INSTRUCTIONS TO FOLLOW:
Filter the listing below down to the lines with the word "BUSY" and copy those.
Segment Start: TASK MATERIAL
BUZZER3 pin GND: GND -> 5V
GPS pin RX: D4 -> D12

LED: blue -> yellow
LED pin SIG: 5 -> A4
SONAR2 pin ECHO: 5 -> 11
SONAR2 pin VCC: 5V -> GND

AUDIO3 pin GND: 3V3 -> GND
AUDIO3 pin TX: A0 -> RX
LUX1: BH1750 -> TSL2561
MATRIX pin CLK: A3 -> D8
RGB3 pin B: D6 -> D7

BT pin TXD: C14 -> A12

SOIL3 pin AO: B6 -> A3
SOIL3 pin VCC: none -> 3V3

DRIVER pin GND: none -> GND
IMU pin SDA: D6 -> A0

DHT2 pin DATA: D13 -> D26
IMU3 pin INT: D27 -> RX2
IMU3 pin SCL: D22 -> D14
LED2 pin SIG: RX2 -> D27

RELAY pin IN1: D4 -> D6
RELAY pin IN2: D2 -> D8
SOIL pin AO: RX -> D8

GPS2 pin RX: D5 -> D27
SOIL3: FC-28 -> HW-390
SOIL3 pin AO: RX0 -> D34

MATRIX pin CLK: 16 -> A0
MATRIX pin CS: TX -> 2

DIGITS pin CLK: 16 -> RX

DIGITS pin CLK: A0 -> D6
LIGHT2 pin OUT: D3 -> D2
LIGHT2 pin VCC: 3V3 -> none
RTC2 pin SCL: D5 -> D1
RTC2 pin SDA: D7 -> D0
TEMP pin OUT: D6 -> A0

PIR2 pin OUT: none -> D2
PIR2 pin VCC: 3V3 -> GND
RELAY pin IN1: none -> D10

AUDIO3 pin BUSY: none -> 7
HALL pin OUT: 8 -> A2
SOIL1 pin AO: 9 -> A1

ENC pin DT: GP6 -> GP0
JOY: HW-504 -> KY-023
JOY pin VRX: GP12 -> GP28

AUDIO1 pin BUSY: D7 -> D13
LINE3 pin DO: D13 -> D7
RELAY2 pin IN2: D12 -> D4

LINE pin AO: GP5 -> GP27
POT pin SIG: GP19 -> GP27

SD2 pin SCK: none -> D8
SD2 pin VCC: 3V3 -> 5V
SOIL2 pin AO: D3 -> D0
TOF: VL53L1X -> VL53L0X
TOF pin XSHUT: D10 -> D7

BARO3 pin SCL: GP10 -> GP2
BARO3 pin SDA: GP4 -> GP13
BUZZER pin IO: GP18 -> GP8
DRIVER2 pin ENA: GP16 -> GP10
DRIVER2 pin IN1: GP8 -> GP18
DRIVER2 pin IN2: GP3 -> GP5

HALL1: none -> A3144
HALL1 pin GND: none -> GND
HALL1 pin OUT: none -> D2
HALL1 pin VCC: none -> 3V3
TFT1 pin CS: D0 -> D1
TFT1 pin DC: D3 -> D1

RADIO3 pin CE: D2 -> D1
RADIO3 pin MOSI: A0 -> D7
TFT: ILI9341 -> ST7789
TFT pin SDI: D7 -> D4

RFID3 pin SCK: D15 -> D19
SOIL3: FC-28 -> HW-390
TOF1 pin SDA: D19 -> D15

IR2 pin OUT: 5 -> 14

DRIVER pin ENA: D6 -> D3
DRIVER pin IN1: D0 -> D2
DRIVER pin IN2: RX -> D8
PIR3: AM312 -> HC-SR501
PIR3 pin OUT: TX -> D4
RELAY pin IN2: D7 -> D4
Segment End: TASK MATERIAL
OUTPUT:
AUDIO3 pin BUSY: none -> 7
AUDIO1 pin BUSY: D7 -> D13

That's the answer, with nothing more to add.